WHAT YOU HAVE TO DO: Having found the line containing "(614, 311) = (139, 307): purple" in the data below, reproduce that line and each one after it to the end, exactly, and include nothing else.

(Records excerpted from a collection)
▬▬▬▬▬▬▬▬▬▬

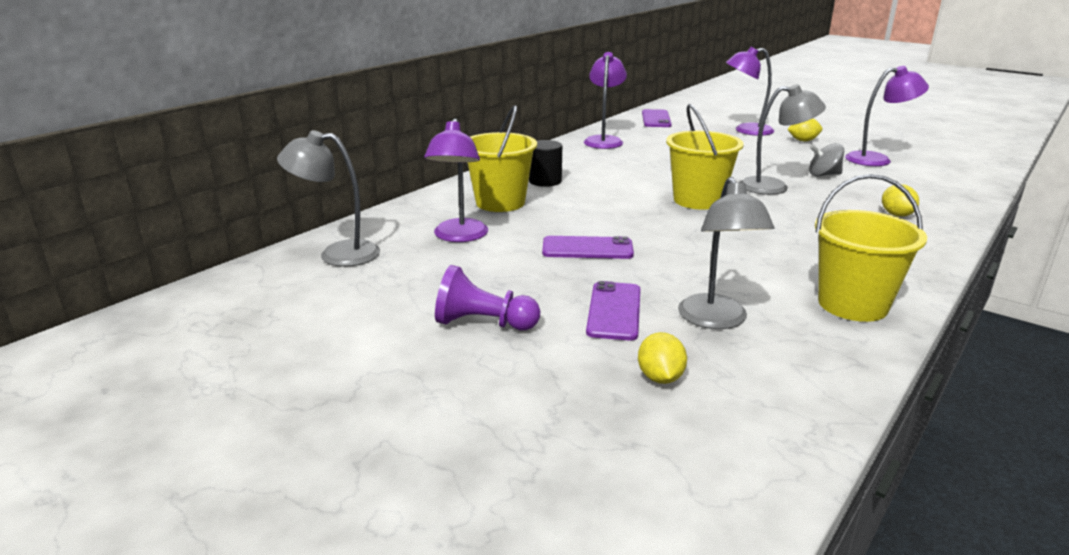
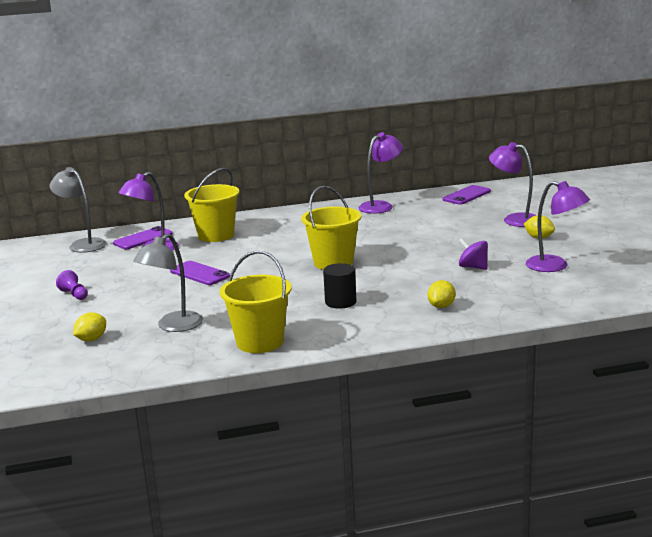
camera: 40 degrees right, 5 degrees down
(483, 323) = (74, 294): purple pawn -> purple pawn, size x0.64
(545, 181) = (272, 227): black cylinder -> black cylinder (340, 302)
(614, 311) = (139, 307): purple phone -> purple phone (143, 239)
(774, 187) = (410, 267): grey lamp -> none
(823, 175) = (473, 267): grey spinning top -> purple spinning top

▬▬▬▬▬▬▬▬▬▬

RESPONSE TO THE TASK:
(614, 311) = (139, 307): purple phone -> purple phone (143, 239)
(774, 187) = (410, 267): grey lamp -> none
(823, 175) = (473, 267): grey spinning top -> purple spinning top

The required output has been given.